Content starts

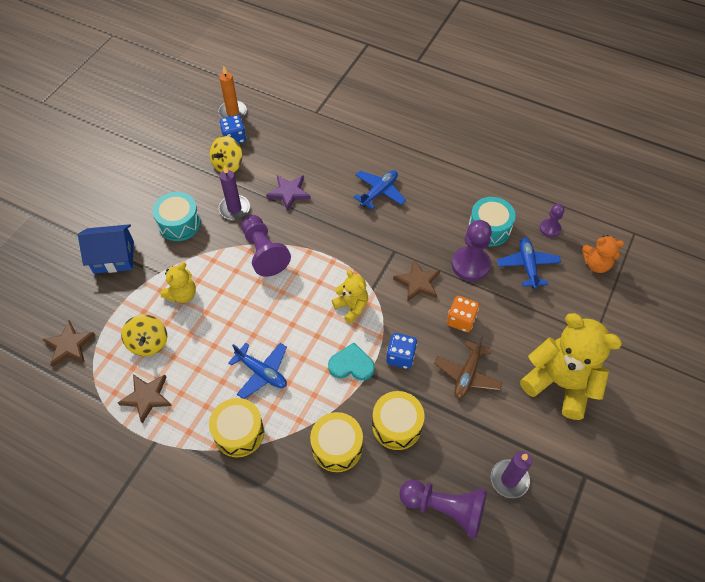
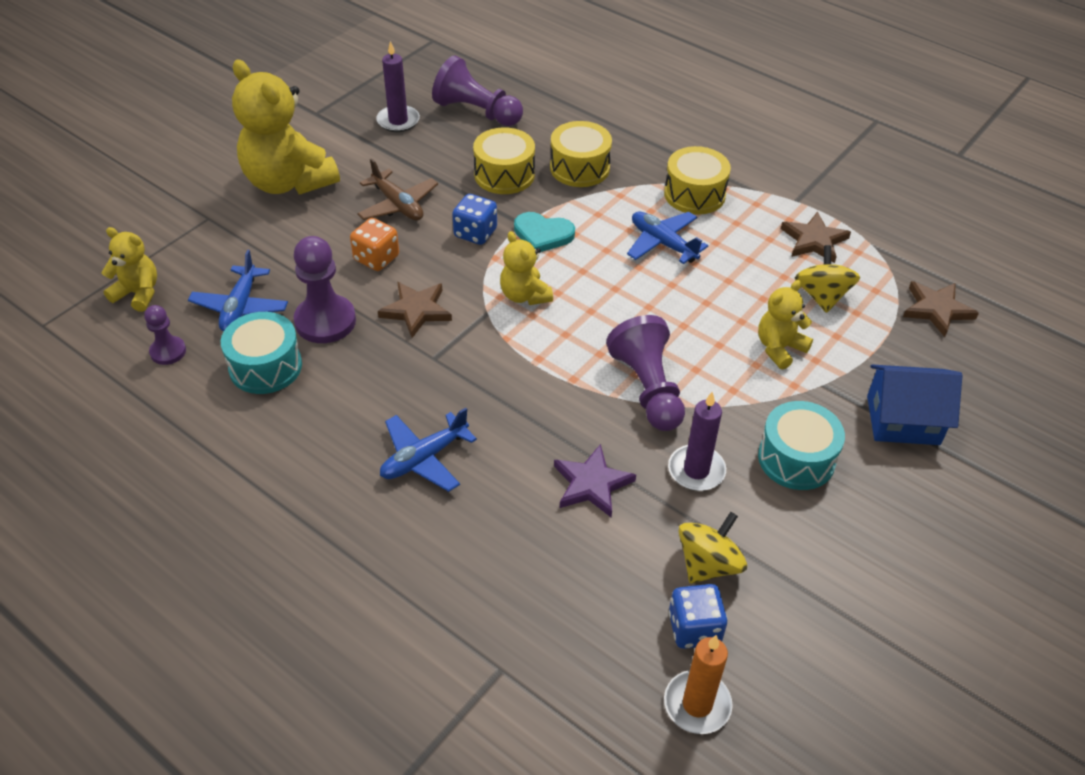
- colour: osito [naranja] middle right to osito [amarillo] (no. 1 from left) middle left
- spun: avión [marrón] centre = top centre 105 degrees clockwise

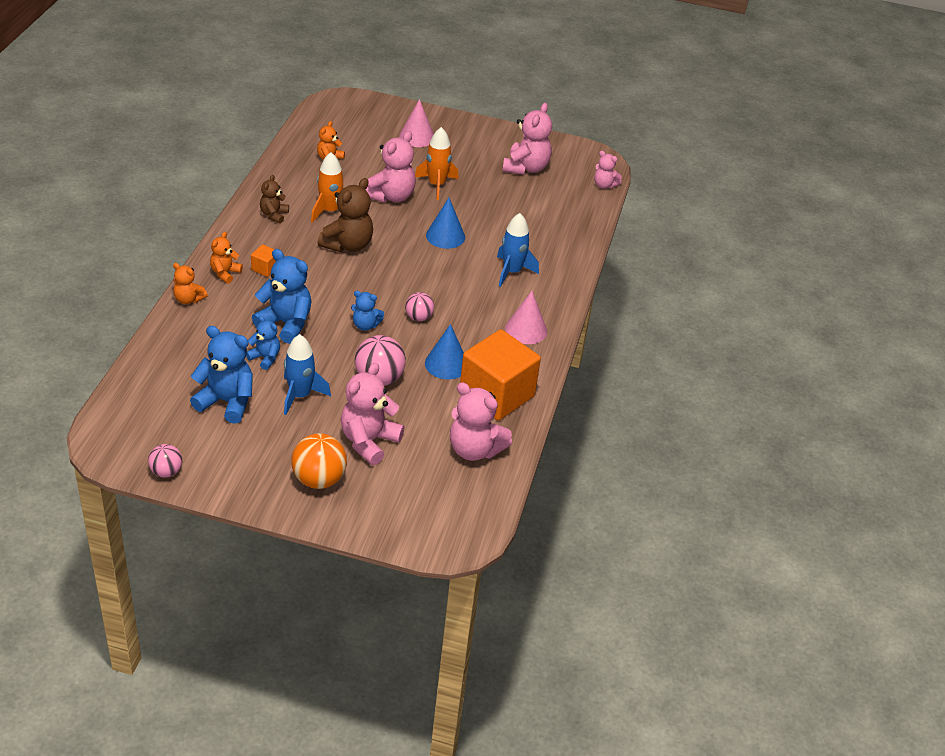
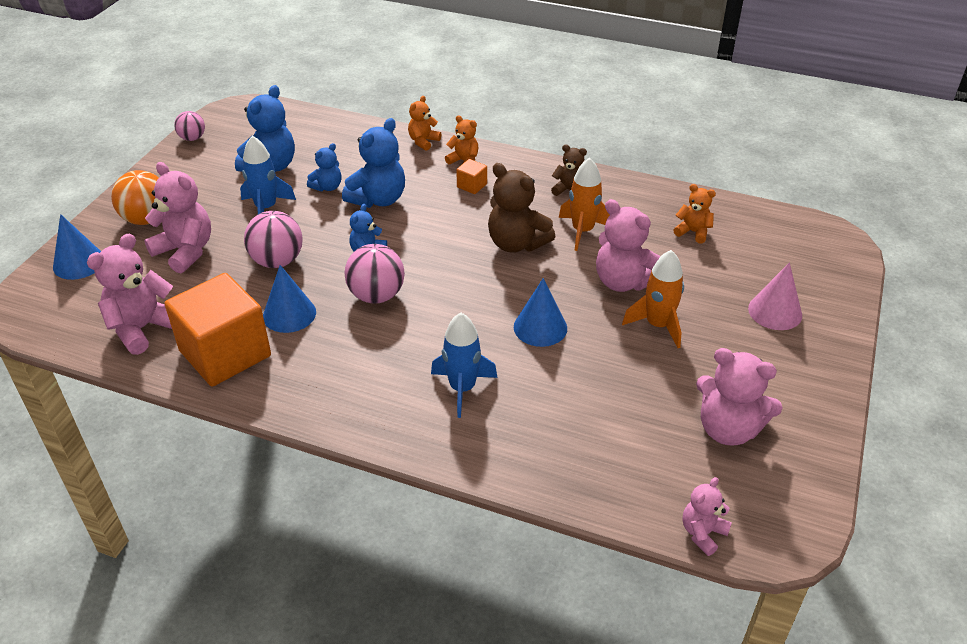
- appeared: cono [azul] (no. 1 from left) middle left
- size: pelota [rosa] (no. 3 from left) centre = centre x1.65
- missing: cono [rosa] (no. 2 from left) centre

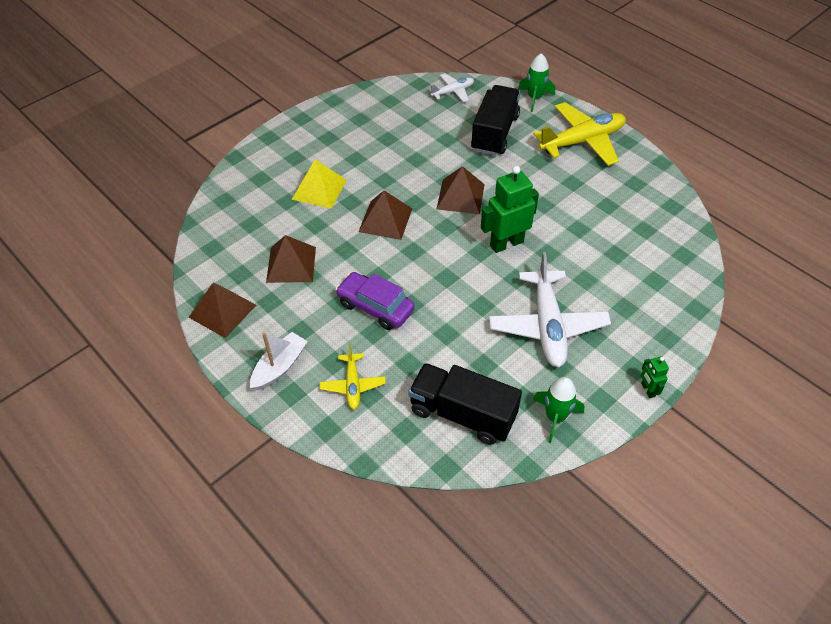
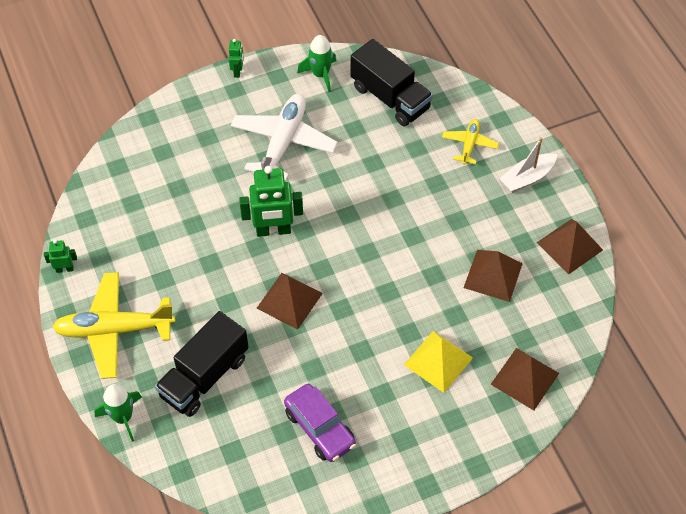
- appeared: robot [verde] (no. 1 from left) middle left
- relocated: coche [morado] centre to bottom centre
- relocated: pirámide [marrón] (no. 3 from left) centre to bottom right
- missing: avión [blanco] (no. 1 from left) top centre

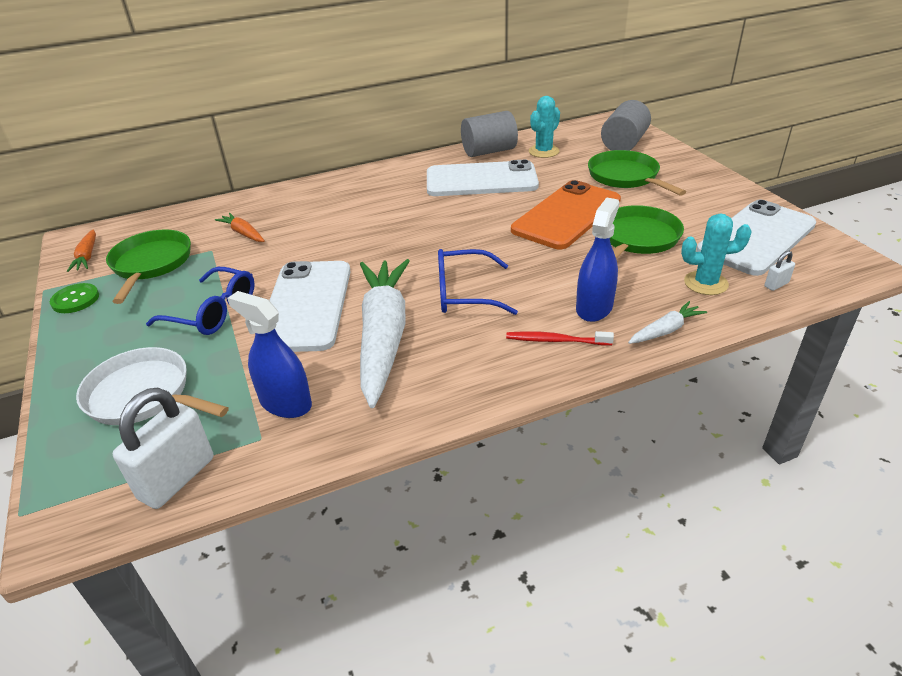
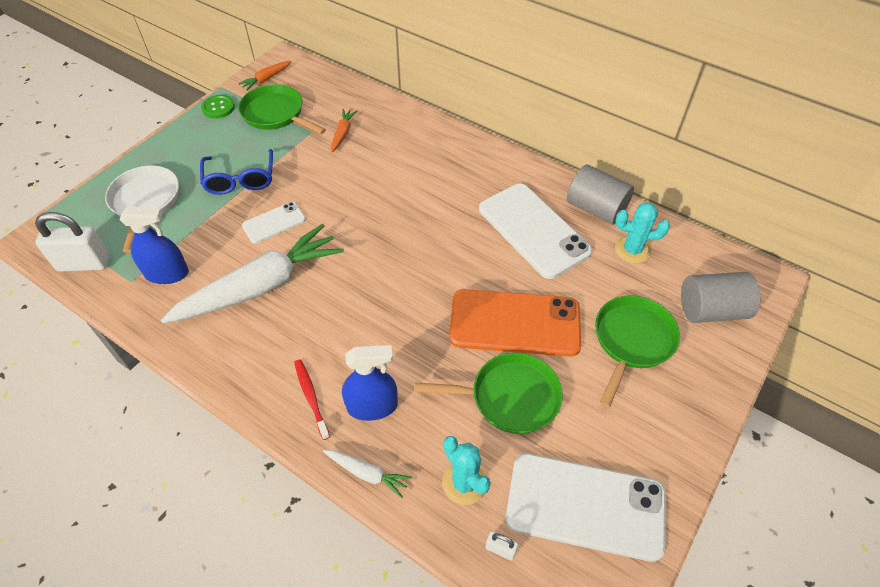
- spun: pulverizador [azul] (no. 1 from left) middle left = middle left 90 degrees clockwise
- spun: sartén [verde] (no. 1 from left) middle left = top left 105 degrees counterclockwise
- size: móvil [blanco] (no. 1 from left) centre = middle left x0.51
- missing: gafas [azul] (no. 2 from left) centre

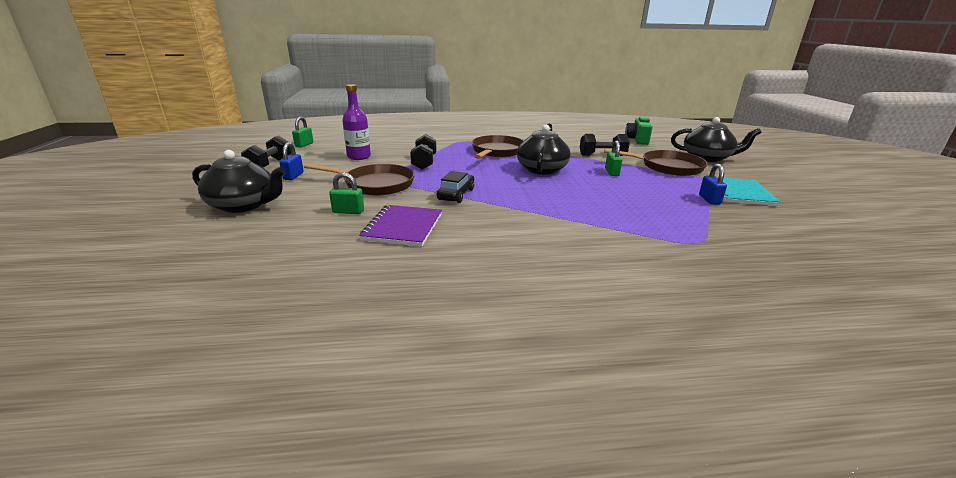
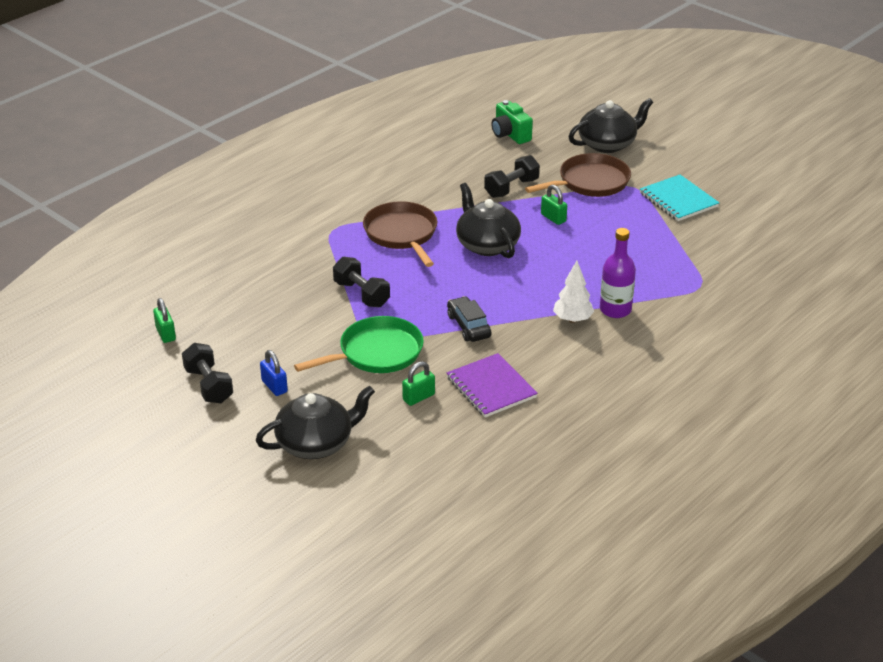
- colour: sartén [marrón] (no. 1 from left) centre to sartén [verde] centre
- appeared: árbol [blanco] centre
- relocated: botella [morado] top centre to middle right
- missing: candado [azul] (no. 2 from left) middle right

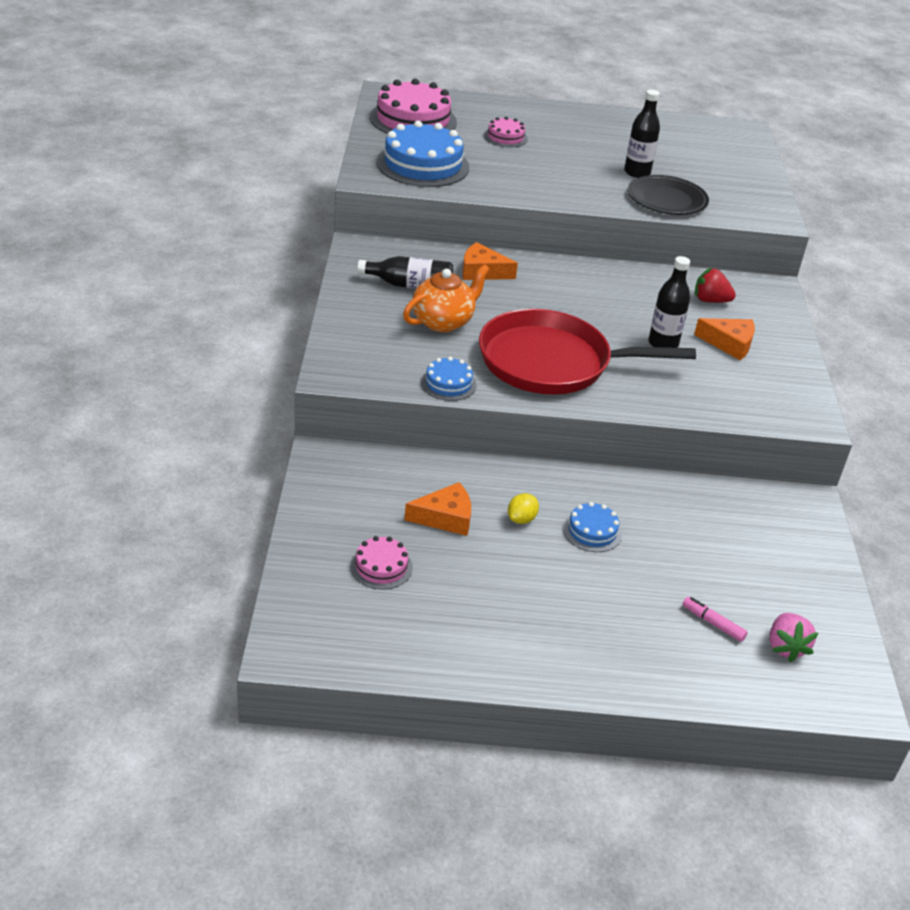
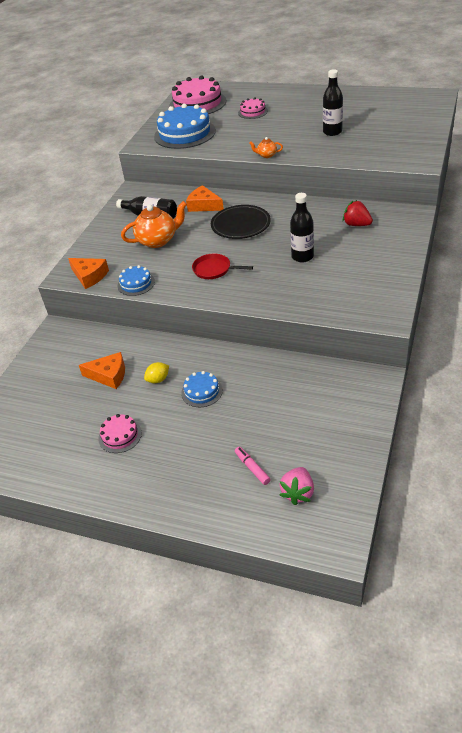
- relocated: queso [naranja] (no. 3 from left in the first image) middle right to queso [naranja] (no. 1 from left) middle left
- relocated: tarta [rosa] (no. 1 from left) centre to middle left
- size: sartén [rojo] centre = centre x0.42
- relocated: plato [negro] top right to top centre
- appeared: tetera [naranja] (no. 2 from left) top centre

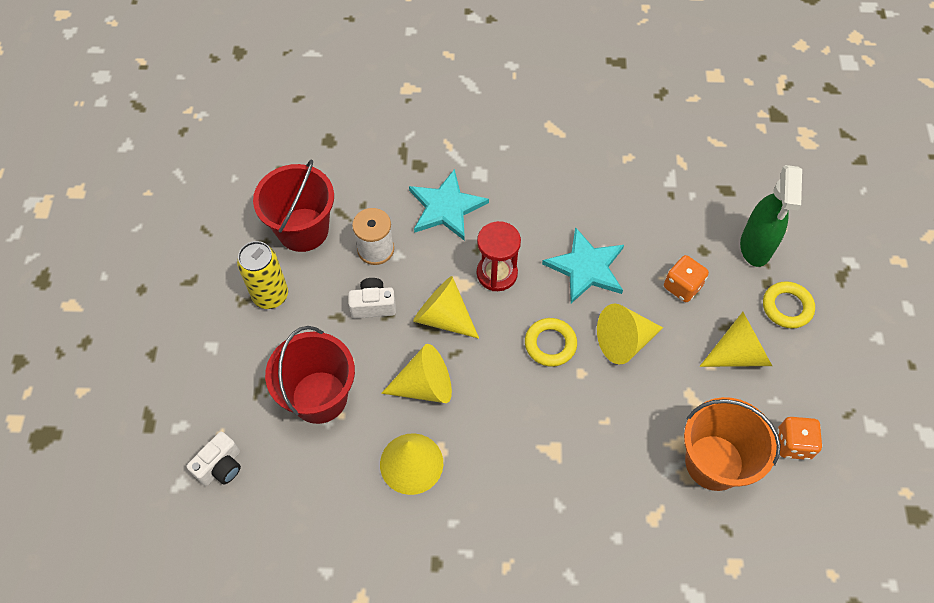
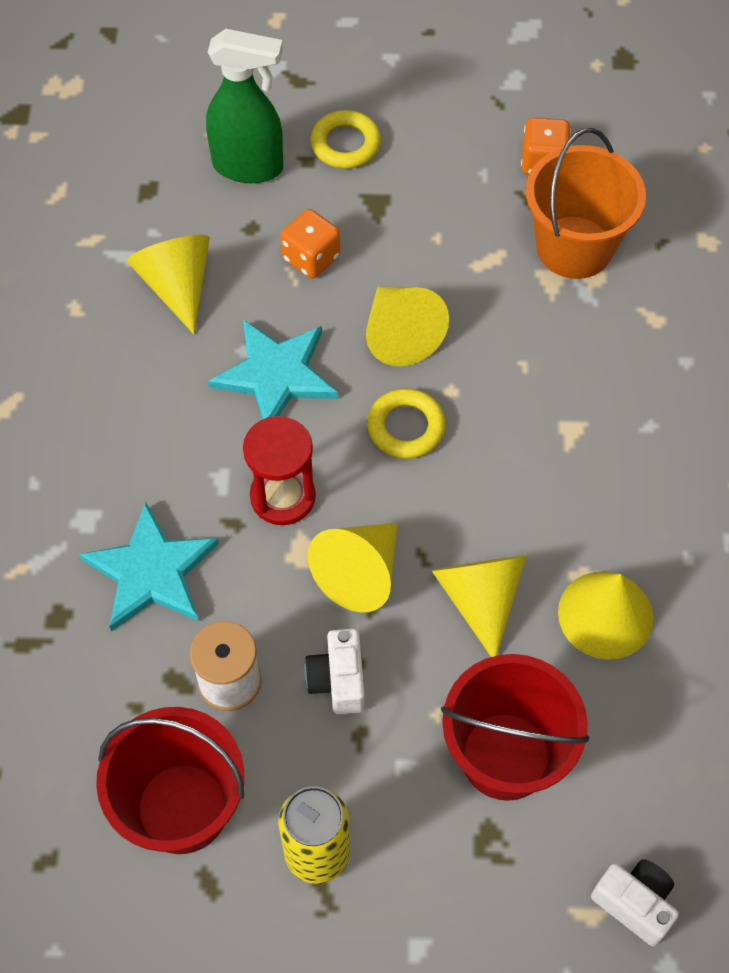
- relocated: cono [amarillo] (no. 5 from left in the first image) middle right to cono [amarillo] (no. 1 from left) top left

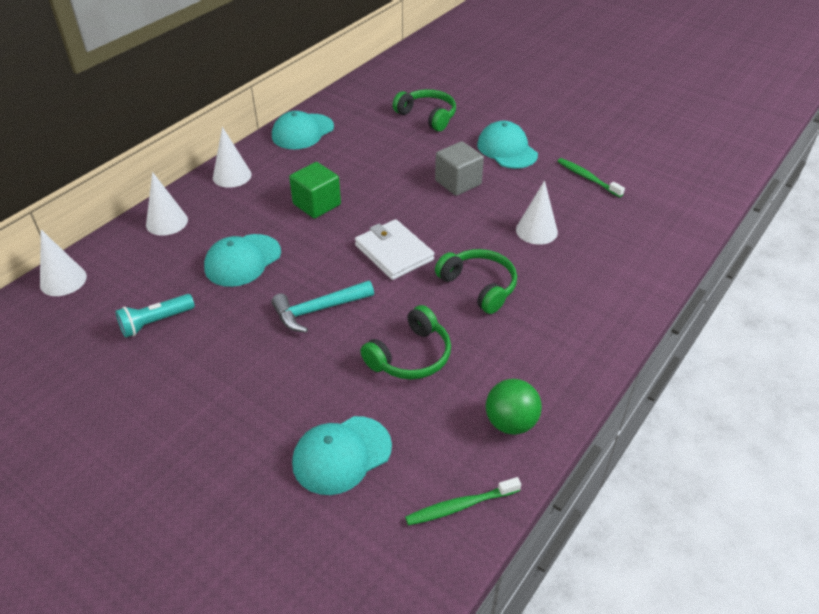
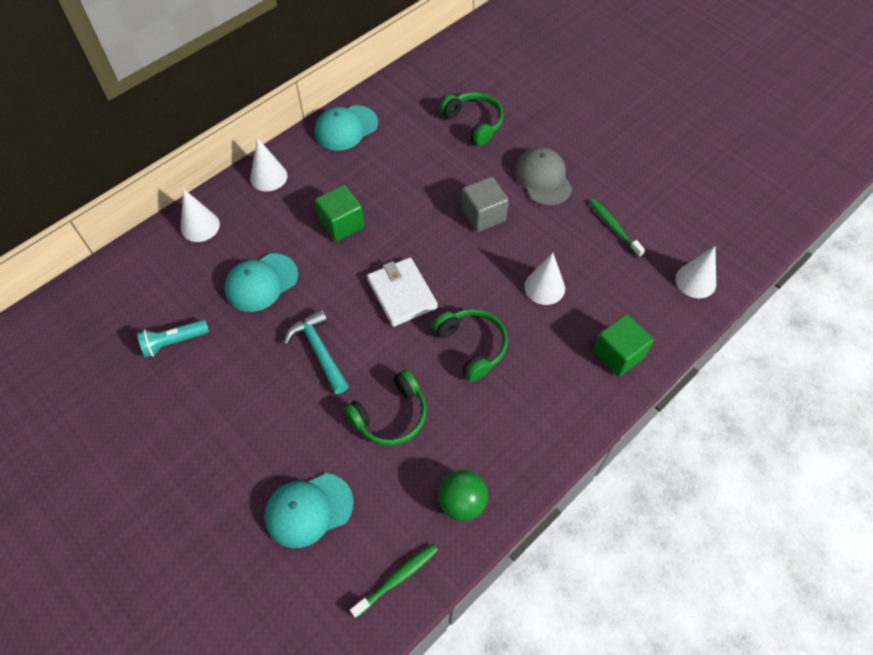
- spun: martillo [turquesa] centre = centre 75 degrees clockwise
- spun: cepillo de dientes [verde] (no. 1 from left) bottom centre = bottom centre 150 degrees clockwise
- colour: gorra [turquesa] (no. 4 from left) top centre to gorra [gris] top centre
- appeared: cubo [verde] (no. 2 from left) middle right
- relocated: cono [blanco] (no. 1 from left in the first image) middle left to cono [blanco] (no. 4 from left) middle right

Content ends

With pictures excluded, restate word for word the lines from the one that contains "- relocated: botella" through the end of the material, inclusive, and nothing more.

* Task response *
- relocated: botella [morado] top centre to middle right
- missing: candado [azul] (no. 2 from left) middle right

- relocated: queso [naranja] (no. 3 from left in the first image) middle right to queso [naranja] (no. 1 from left) middle left
- relocated: tarta [rosa] (no. 1 from left) centre to middle left
- size: sartén [rojo] centre = centre x0.42
- relocated: plato [negro] top right to top centre
- appeared: tetera [naranja] (no. 2 from left) top centre

- relocated: cono [amarillo] (no. 5 from left in the first image) middle right to cono [amarillo] (no. 1 from left) top left

- spun: martillo [turquesa] centre = centre 75 degrees clockwise
- spun: cepillo de dientes [verde] (no. 1 from left) bottom centre = bottom centre 150 degrees clockwise
- colour: gorra [turquesa] (no. 4 from left) top centre to gorra [gris] top centre
- appeared: cubo [verde] (no. 2 from left) middle right
- relocated: cono [blanco] (no. 1 from left in the first image) middle left to cono [blanco] (no. 4 from left) middle right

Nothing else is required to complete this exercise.